What you have to do =>
From the line containing "Q201: NPN TIP120" to the end of the entries, return every line exactly, both ends included, and add nothing.
---------- Data for the task ----------
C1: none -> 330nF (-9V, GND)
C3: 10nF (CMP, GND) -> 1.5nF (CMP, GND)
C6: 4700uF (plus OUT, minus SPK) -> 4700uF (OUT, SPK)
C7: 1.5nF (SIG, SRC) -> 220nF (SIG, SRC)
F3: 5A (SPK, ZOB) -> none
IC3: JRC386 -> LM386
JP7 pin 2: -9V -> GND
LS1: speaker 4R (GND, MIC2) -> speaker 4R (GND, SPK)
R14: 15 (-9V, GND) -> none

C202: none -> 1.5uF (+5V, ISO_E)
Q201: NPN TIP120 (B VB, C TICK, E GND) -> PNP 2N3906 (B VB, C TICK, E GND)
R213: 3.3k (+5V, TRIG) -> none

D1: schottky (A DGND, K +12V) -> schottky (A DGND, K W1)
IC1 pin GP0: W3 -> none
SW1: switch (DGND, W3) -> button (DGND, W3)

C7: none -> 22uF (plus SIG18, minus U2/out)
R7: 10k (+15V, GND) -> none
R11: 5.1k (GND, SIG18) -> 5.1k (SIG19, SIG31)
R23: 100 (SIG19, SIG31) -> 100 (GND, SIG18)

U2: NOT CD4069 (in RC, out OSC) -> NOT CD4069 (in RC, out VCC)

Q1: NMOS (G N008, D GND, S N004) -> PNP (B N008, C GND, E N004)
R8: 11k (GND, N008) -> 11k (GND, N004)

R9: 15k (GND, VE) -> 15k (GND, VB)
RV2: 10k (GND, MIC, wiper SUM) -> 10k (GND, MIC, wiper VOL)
----------
Exercise answer =>
Q201: NPN TIP120 (B VB, C TICK, E GND) -> PNP 2N3906 (B VB, C TICK, E GND)
R213: 3.3k (+5V, TRIG) -> none

D1: schottky (A DGND, K +12V) -> schottky (A DGND, K W1)
IC1 pin GP0: W3 -> none
SW1: switch (DGND, W3) -> button (DGND, W3)

C7: none -> 22uF (plus SIG18, minus U2/out)
R7: 10k (+15V, GND) -> none
R11: 5.1k (GND, SIG18) -> 5.1k (SIG19, SIG31)
R23: 100 (SIG19, SIG31) -> 100 (GND, SIG18)

U2: NOT CD4069 (in RC, out OSC) -> NOT CD4069 (in RC, out VCC)

Q1: NMOS (G N008, D GND, S N004) -> PNP (B N008, C GND, E N004)
R8: 11k (GND, N008) -> 11k (GND, N004)

R9: 15k (GND, VE) -> 15k (GND, VB)
RV2: 10k (GND, MIC, wiper SUM) -> 10k (GND, MIC, wiper VOL)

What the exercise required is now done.